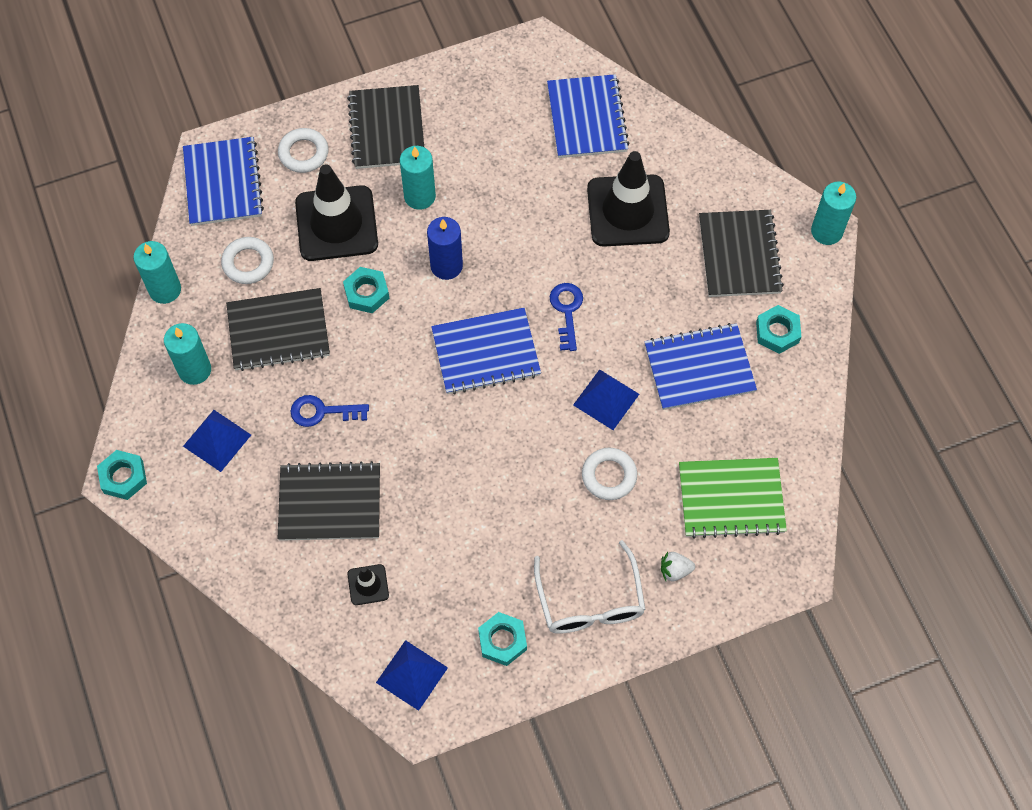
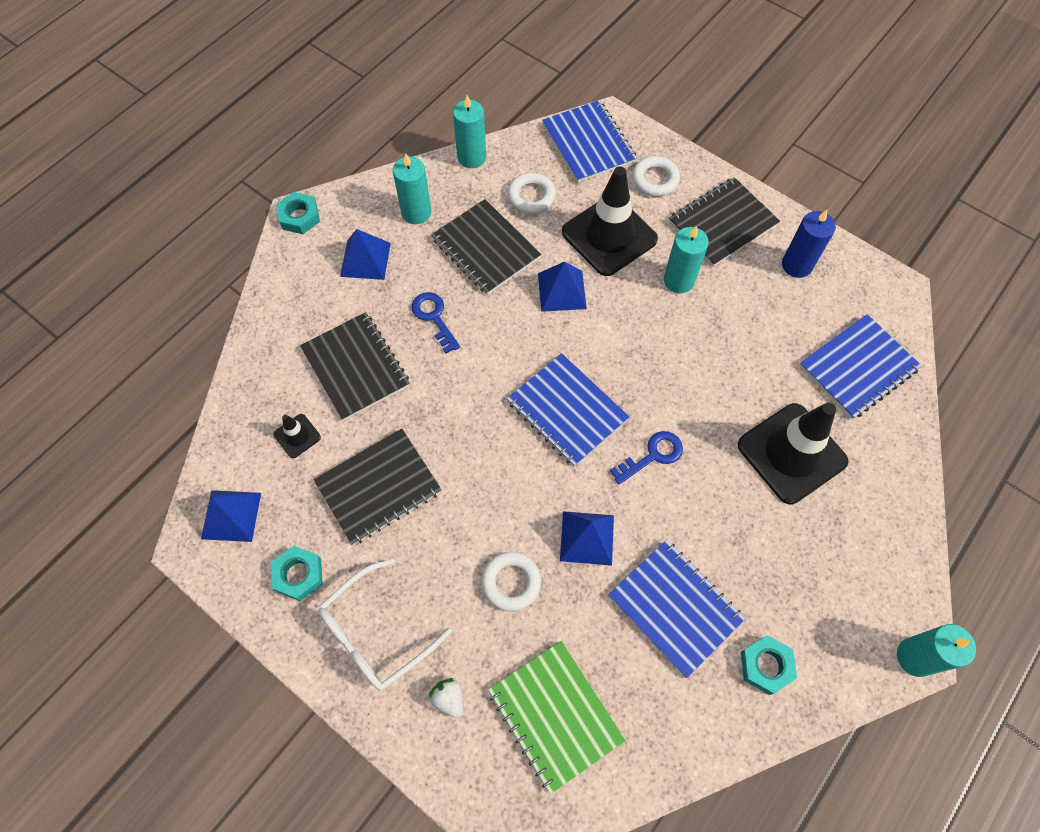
camera: 60 degrees right, 0 degrees up
(223, 183) = (588, 143): blue notebook -> blue notebook turned 75 degrees counterclockwise
(366, 293) = (561, 291): turquoise nut -> blue pyramid
(446, 266) = (628, 335): blue candle -> blue candle (796, 265)
(739, 255) = (822, 581): black notebook -> black notebook (378, 487)

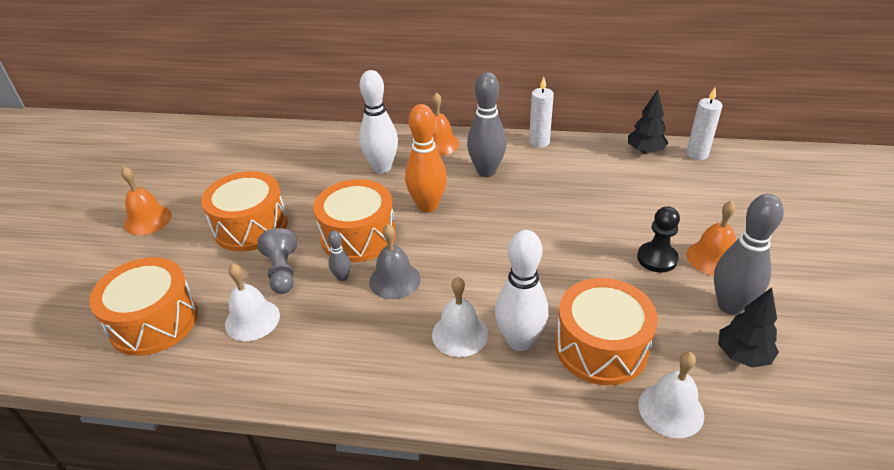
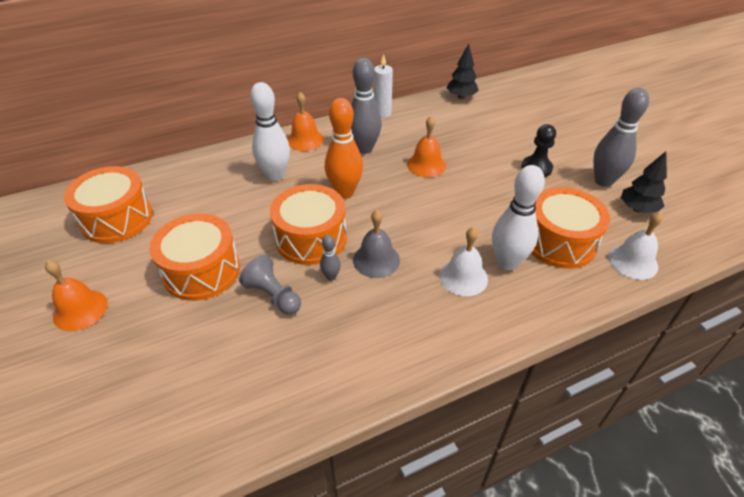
camera: 35 degrees left, 5 degrees up
(154, 321) = (190, 397): orange drum -> orange drum (117, 218)
(252, 319) = (287, 347): white bell -> none
(697, 154) = (495, 88): white candle -> none
(712, 258) = (567, 154): orange bell -> orange bell (426, 165)

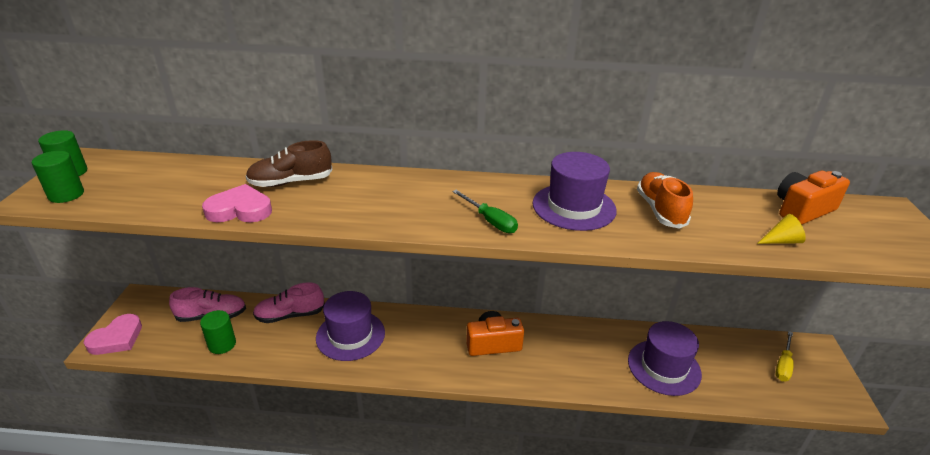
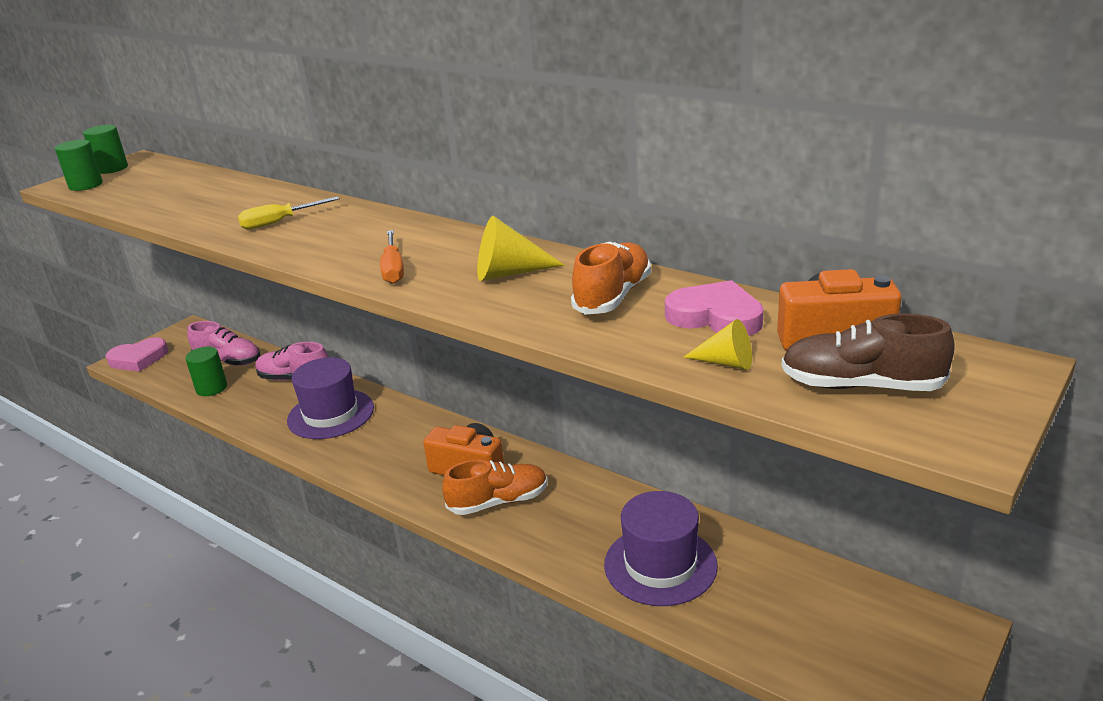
camera: 35 degrees right, 5 degrees down
(240, 210) = (188, 218): pink heart -> pink heart (715, 316)
(291, 182) = (263, 202): brown shoe -> brown shoe (861, 386)
(490, 221) = (393, 269): green screwdriver -> orange screwdriver
(535, 361) = (498, 502): none -> orange shoe
(574, 207) = (509, 273): purple hat -> yellow cone
(783, 365) = (858, 628): yellow screwdriver -> yellow screwdriver (279, 222)

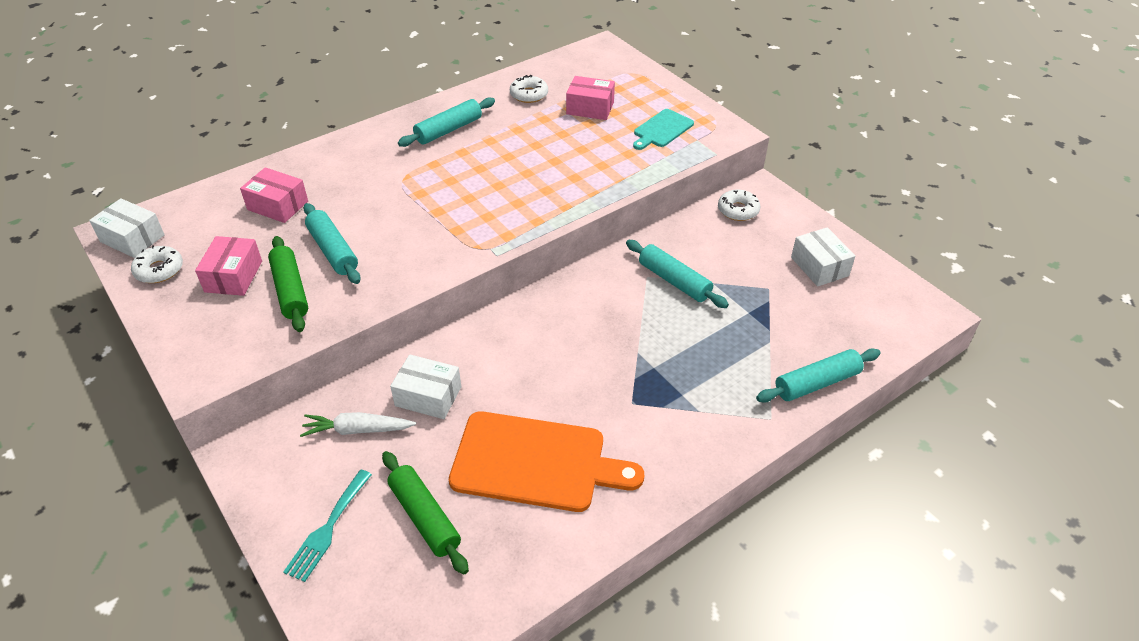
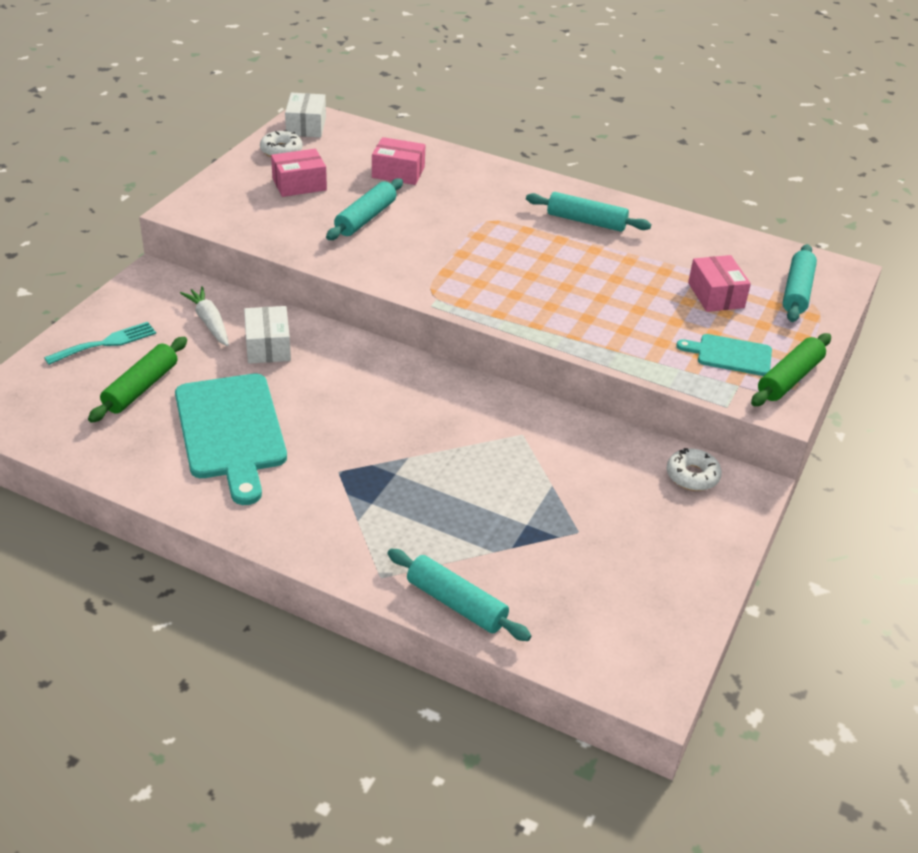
camera: 60 degrees right, 5 degrees down
(278, 205) = (398, 172): pink box -> pink box turned 75 degrees counterclockwise
(290, 290) = (303, 215): green rolling pin -> green rolling pin (789, 379)
(328, 529) = (106, 343): turquoise fork -> turquoise fork turned 150 degrees clockwise
(529, 94) = (695, 250): white donut -> none
(535, 463) = (231, 431): orange cutting board -> turquoise cutting board
(674, 281) = (531, 455): turquoise rolling pin -> turquoise rolling pin (797, 291)
(819, 266) = (651, 567): white box -> none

» HOW TO COMPLETE THIS TASK: Show the lines of the material that contain the word "turned".

» RESPONSE AREA:
(223, 183) = (588, 143): blue notebook -> blue notebook turned 75 degrees counterclockwise
(278, 205) = (398, 172): pink box -> pink box turned 75 degrees counterclockwise
(328, 529) = (106, 343): turquoise fork -> turquoise fork turned 150 degrees clockwise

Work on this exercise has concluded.